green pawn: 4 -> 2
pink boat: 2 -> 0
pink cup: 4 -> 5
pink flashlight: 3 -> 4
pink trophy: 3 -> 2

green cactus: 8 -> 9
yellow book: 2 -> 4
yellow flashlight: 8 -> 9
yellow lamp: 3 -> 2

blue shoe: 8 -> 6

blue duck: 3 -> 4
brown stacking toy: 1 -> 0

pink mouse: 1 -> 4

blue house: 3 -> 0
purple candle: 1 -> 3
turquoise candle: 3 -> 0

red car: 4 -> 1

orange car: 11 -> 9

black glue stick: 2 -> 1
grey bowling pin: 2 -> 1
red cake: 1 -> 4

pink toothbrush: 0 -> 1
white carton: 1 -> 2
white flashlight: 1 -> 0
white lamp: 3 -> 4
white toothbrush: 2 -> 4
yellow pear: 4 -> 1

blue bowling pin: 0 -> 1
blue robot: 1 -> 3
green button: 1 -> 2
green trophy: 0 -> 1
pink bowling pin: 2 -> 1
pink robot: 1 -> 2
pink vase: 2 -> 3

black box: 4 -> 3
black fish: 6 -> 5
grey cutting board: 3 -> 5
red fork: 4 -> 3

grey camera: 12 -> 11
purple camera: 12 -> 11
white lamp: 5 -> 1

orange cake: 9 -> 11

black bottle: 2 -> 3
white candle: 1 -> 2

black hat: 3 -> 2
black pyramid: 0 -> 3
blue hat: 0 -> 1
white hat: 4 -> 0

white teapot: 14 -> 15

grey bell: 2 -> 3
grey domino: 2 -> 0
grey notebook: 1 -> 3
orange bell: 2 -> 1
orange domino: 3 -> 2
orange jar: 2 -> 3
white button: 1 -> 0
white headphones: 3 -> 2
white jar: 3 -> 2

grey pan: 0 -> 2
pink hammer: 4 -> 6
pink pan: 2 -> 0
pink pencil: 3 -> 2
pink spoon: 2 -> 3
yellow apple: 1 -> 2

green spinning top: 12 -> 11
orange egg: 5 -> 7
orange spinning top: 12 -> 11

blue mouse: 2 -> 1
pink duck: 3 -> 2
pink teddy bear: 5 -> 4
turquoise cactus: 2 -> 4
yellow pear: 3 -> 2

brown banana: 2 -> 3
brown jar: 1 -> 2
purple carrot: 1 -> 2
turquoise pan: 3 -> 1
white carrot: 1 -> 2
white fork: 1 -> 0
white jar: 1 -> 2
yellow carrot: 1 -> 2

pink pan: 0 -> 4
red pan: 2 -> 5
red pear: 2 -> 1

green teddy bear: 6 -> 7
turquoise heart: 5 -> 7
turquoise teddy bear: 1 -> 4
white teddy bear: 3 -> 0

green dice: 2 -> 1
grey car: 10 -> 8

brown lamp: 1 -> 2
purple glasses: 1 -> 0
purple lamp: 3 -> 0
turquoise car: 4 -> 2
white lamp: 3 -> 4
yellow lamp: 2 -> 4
*-*-*
Nothing but an exact copy of the lines from the first one above through the line holding "pink mouse: 1 -> 4" should be returned.

green pawn: 4 -> 2
pink boat: 2 -> 0
pink cup: 4 -> 5
pink flashlight: 3 -> 4
pink trophy: 3 -> 2

green cactus: 8 -> 9
yellow book: 2 -> 4
yellow flashlight: 8 -> 9
yellow lamp: 3 -> 2

blue shoe: 8 -> 6

blue duck: 3 -> 4
brown stacking toy: 1 -> 0

pink mouse: 1 -> 4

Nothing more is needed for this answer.